── Source data ──
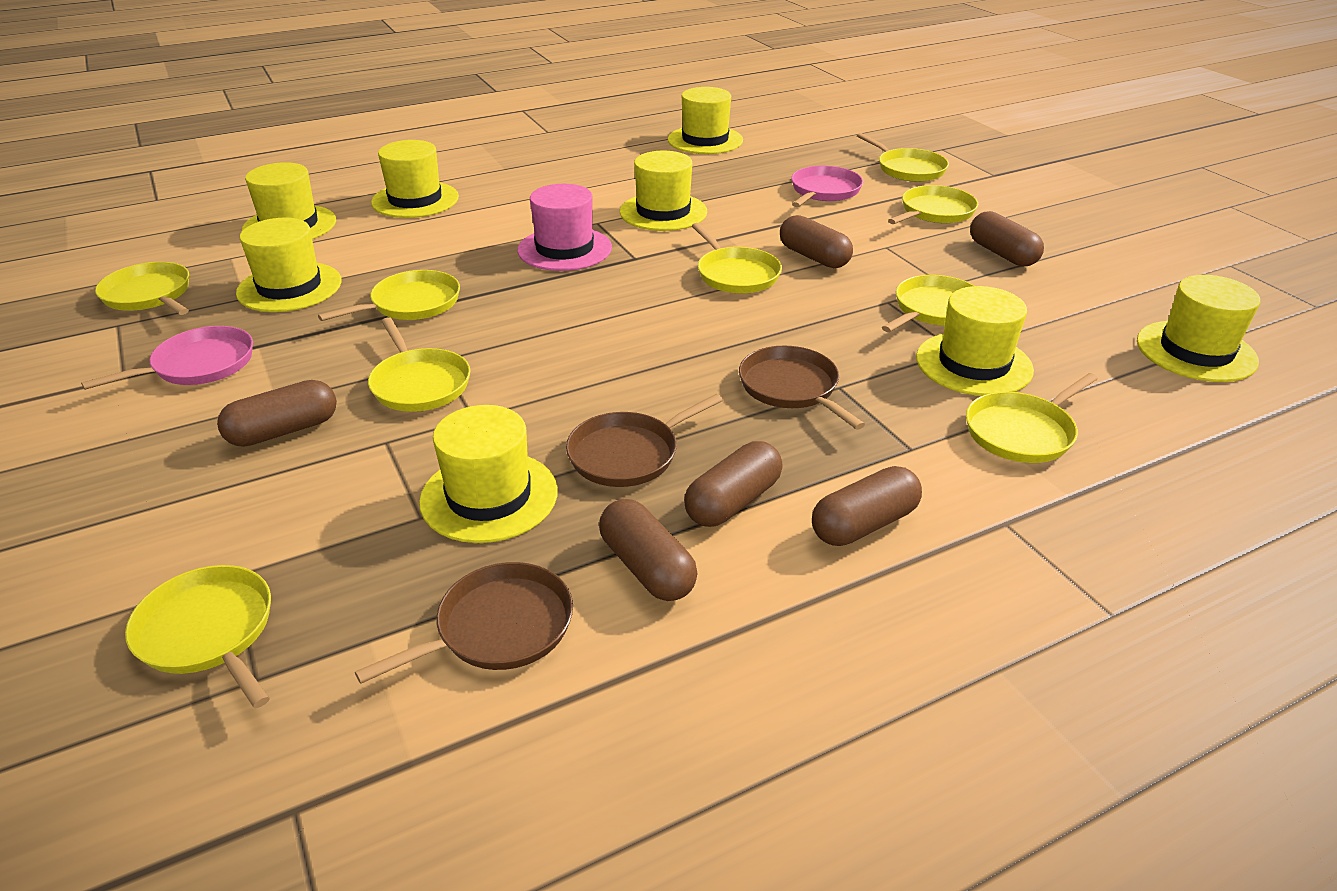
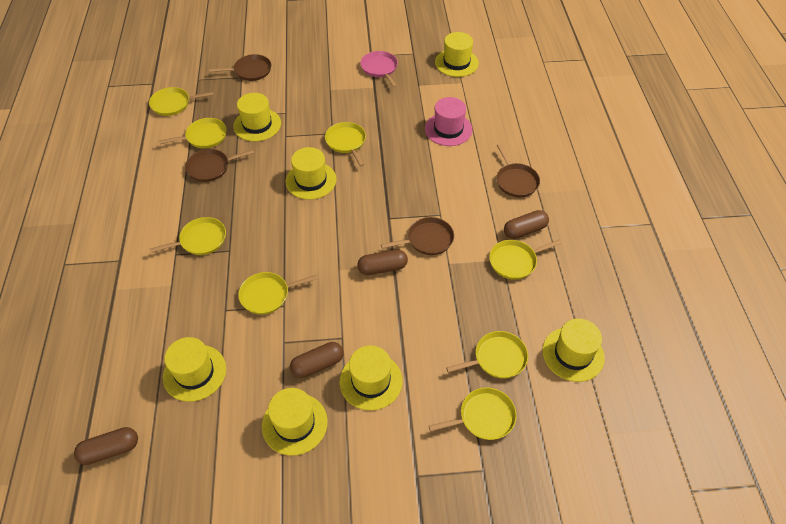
brown capsule: 6 -> 4
brown pan: 3 -> 4
pink pan: 2 -> 1
yellow hat: 8 -> 7
yellow pan: 9 -> 8

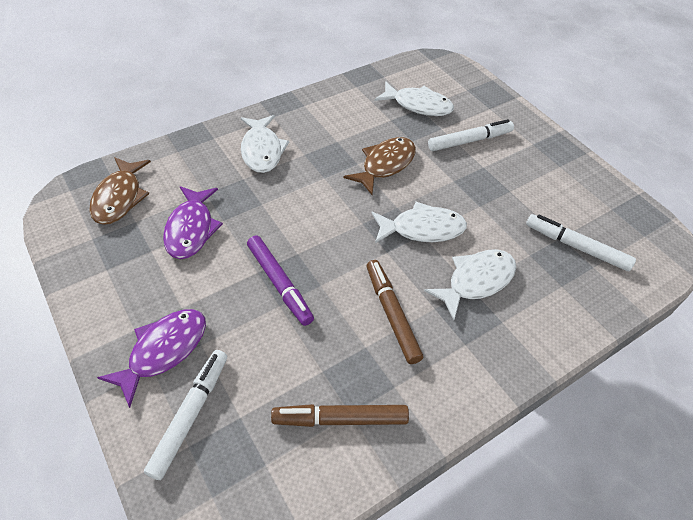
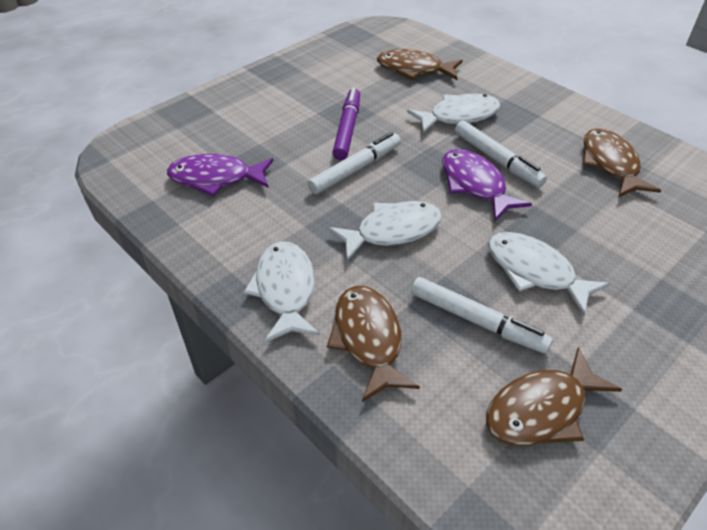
brown fish: 2 -> 4
brown marker: 2 -> 0

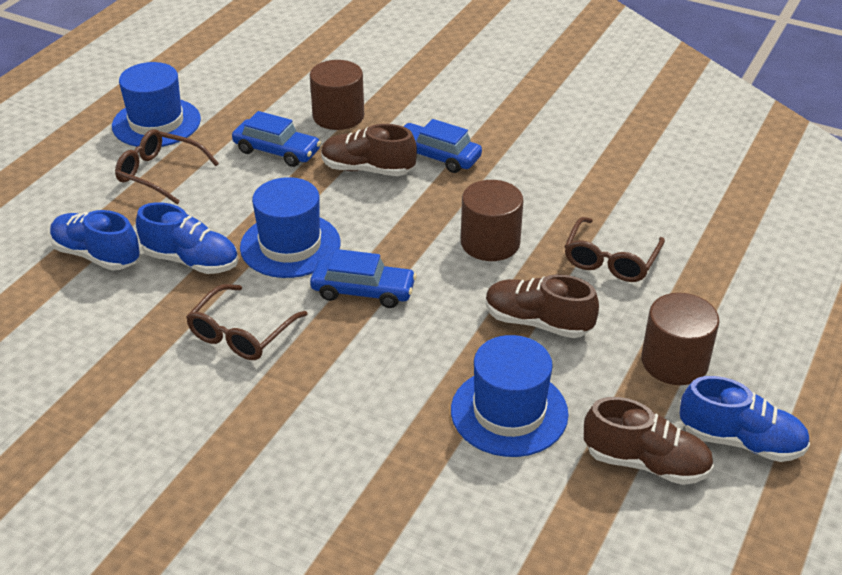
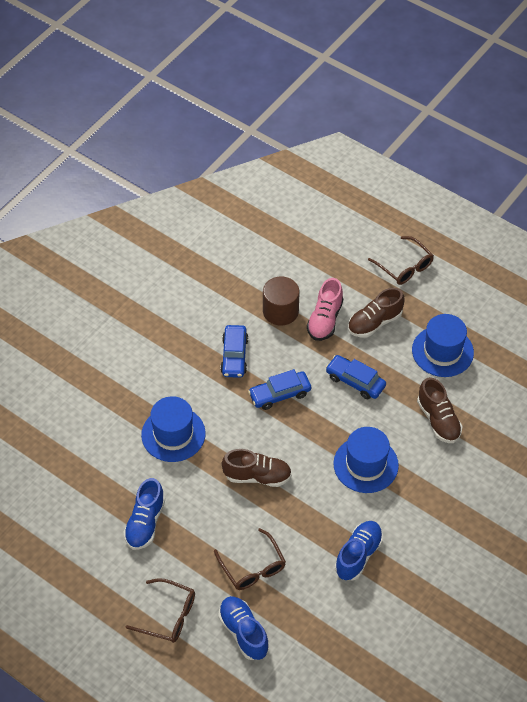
brown cylinder: 3 -> 1
pink shoe: 0 -> 1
───
## Task requirements
Restate the records above verbatim. Pictures stay out.

## Task answer
brown capsule: 6 -> 4
brown pan: 3 -> 4
pink pan: 2 -> 1
yellow hat: 8 -> 7
yellow pan: 9 -> 8

brown fish: 2 -> 4
brown marker: 2 -> 0

brown cylinder: 3 -> 1
pink shoe: 0 -> 1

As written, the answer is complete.